[HOW TO COMPLETE THIS TASK] For each line in the data below that holds "ORANGE", return a copy.
─── LISTED ENTRIES
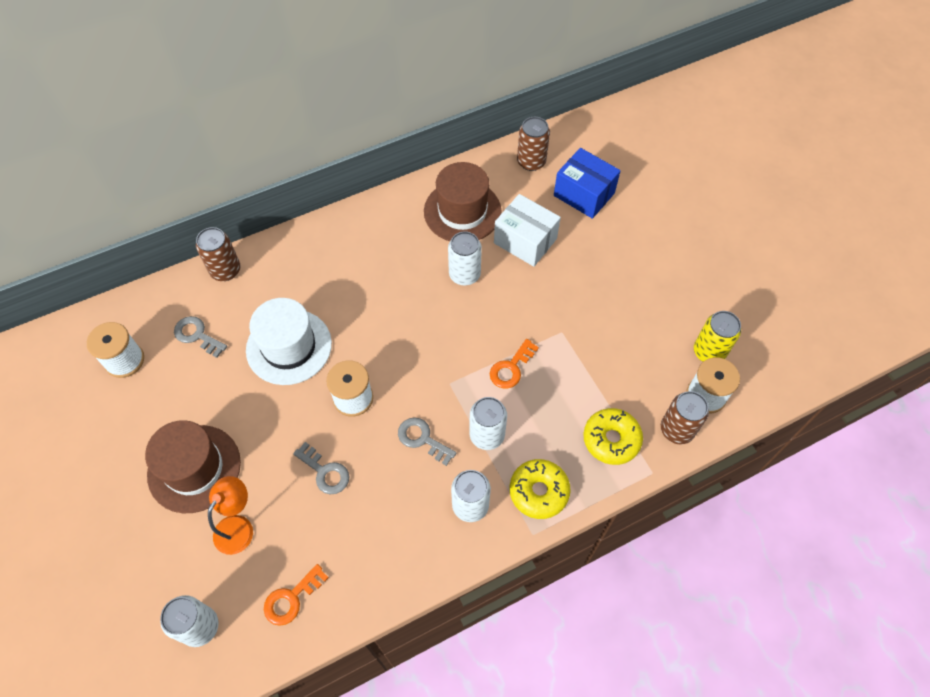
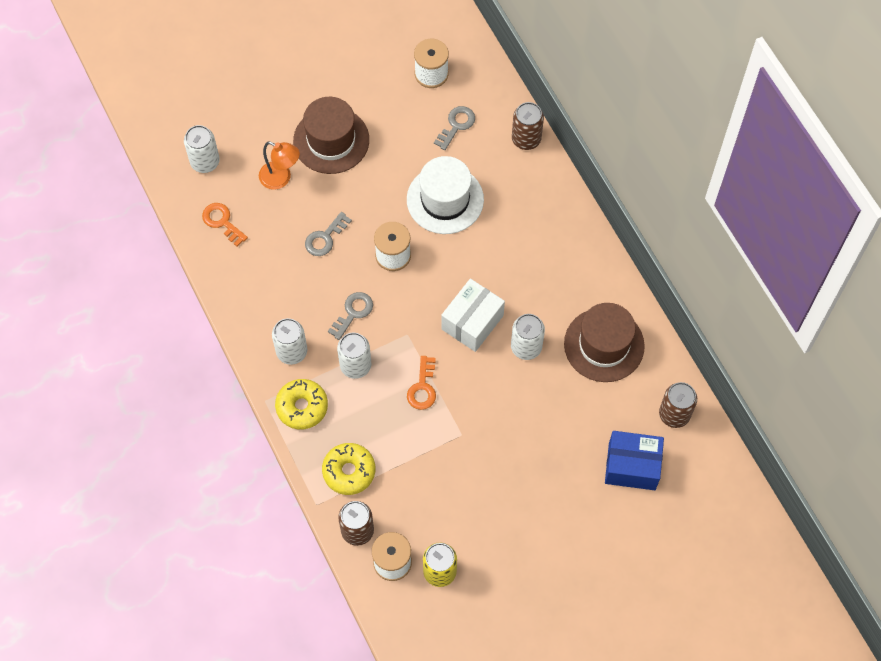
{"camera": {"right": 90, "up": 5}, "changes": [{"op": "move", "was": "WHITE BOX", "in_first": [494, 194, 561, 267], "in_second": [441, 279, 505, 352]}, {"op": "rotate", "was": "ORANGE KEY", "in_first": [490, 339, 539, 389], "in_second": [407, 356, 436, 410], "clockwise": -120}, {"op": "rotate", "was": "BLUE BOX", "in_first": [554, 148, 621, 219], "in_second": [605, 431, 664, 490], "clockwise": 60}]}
──────
─── LISTED ENTRIES
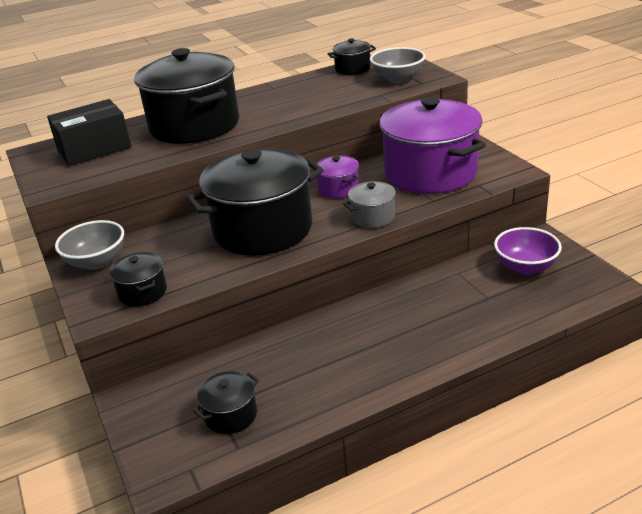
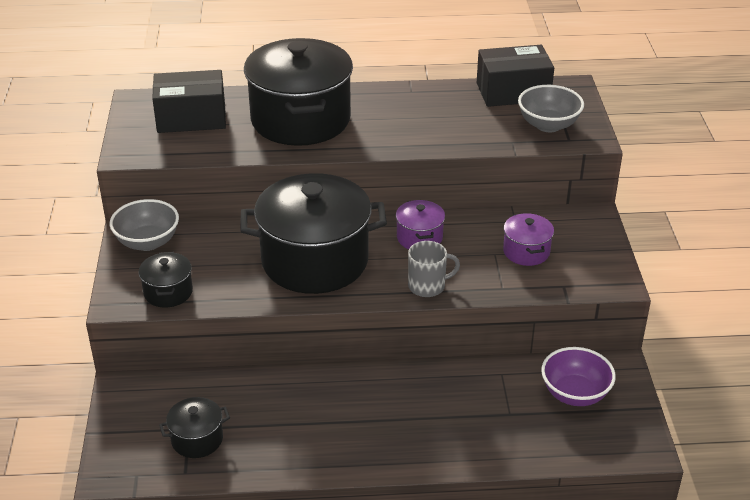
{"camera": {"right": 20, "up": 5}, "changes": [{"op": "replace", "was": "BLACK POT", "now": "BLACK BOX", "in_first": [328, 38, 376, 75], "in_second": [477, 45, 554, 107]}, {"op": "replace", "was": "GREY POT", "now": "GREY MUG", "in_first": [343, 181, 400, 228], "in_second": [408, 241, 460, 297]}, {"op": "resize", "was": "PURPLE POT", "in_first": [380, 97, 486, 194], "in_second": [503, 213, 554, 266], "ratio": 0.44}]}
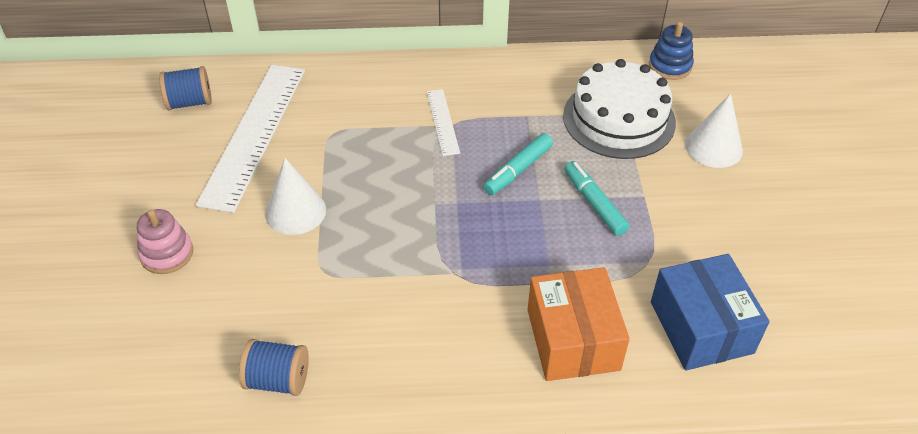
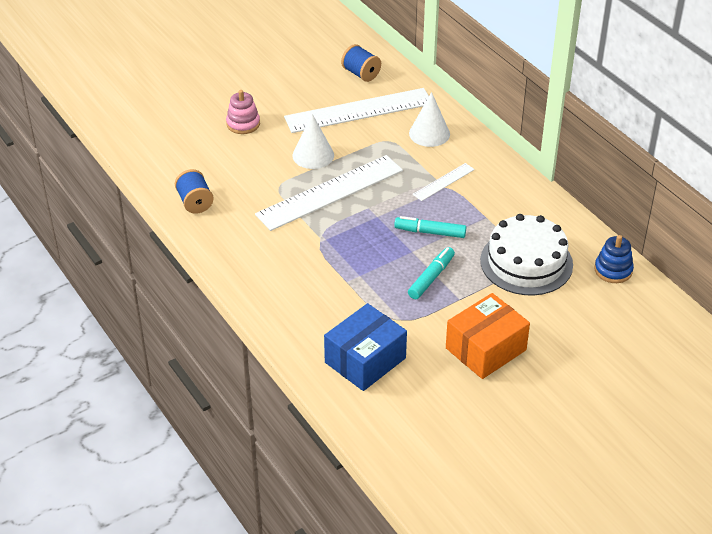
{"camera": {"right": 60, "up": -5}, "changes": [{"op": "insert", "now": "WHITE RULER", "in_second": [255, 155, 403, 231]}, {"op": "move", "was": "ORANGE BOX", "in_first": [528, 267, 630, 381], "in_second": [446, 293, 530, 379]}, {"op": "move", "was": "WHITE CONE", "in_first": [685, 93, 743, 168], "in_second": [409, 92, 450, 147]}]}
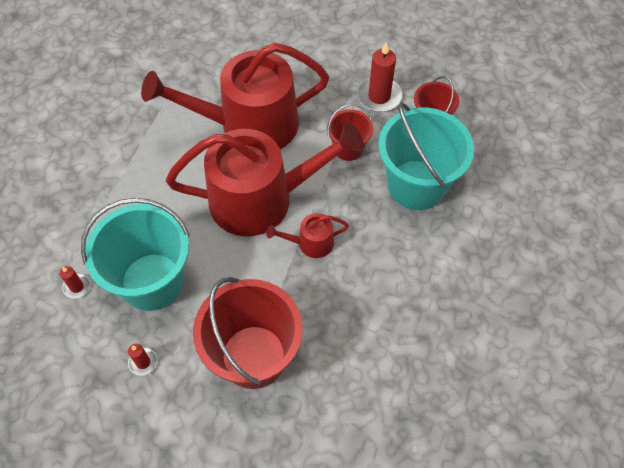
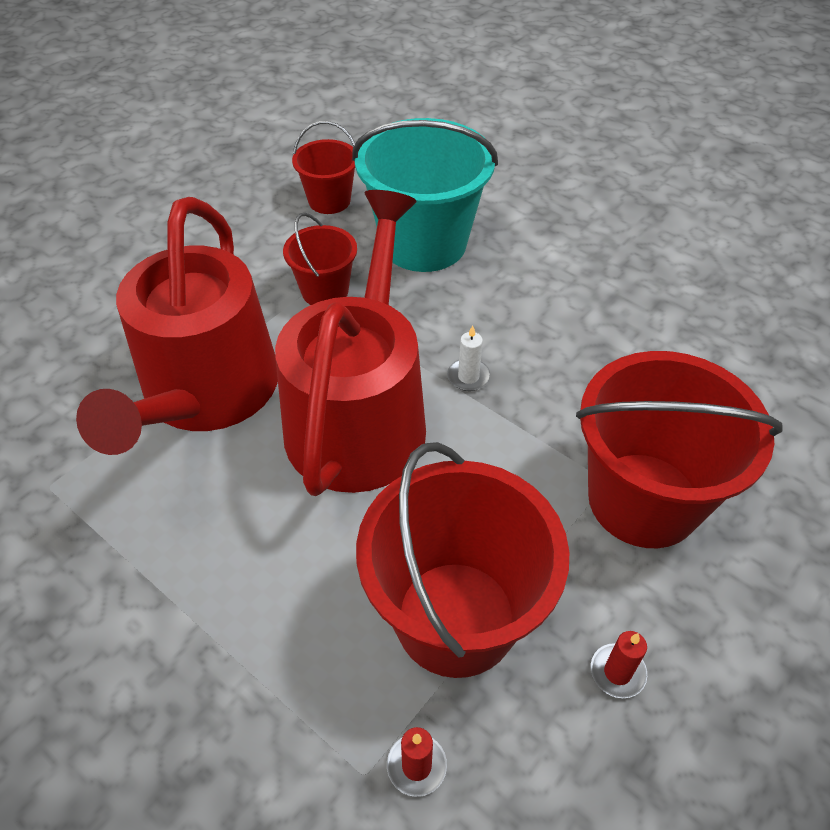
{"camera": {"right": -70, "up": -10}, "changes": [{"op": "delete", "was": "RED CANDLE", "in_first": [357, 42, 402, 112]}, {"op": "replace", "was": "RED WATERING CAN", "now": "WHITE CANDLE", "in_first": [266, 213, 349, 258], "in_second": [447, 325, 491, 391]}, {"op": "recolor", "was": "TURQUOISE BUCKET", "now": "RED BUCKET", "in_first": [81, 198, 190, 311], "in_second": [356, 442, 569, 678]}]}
──────
[WORKED SOLUTION]
{"camera": {"right": 90, "up": 5}, "changes": [{"op": "move", "was": "WHITE BOX", "in_first": [494, 194, 561, 267], "in_second": [441, 279, 505, 352]}, {"op": "rotate", "was": "ORANGE KEY", "in_first": [490, 339, 539, 389], "in_second": [407, 356, 436, 410], "clockwise": -120}, {"op": "rotate", "was": "BLUE BOX", "in_first": [554, 148, 621, 219], "in_second": [605, 431, 664, 490], "clockwise": 60}]}
{"camera": {"right": 60, "up": -5}, "changes": [{"op": "insert", "now": "WHITE RULER", "in_second": [255, 155, 403, 231]}, {"op": "move", "was": "ORANGE BOX", "in_first": [528, 267, 630, 381], "in_second": [446, 293, 530, 379]}, {"op": "move", "was": "WHITE CONE", "in_first": [685, 93, 743, 168], "in_second": [409, 92, 450, 147]}]}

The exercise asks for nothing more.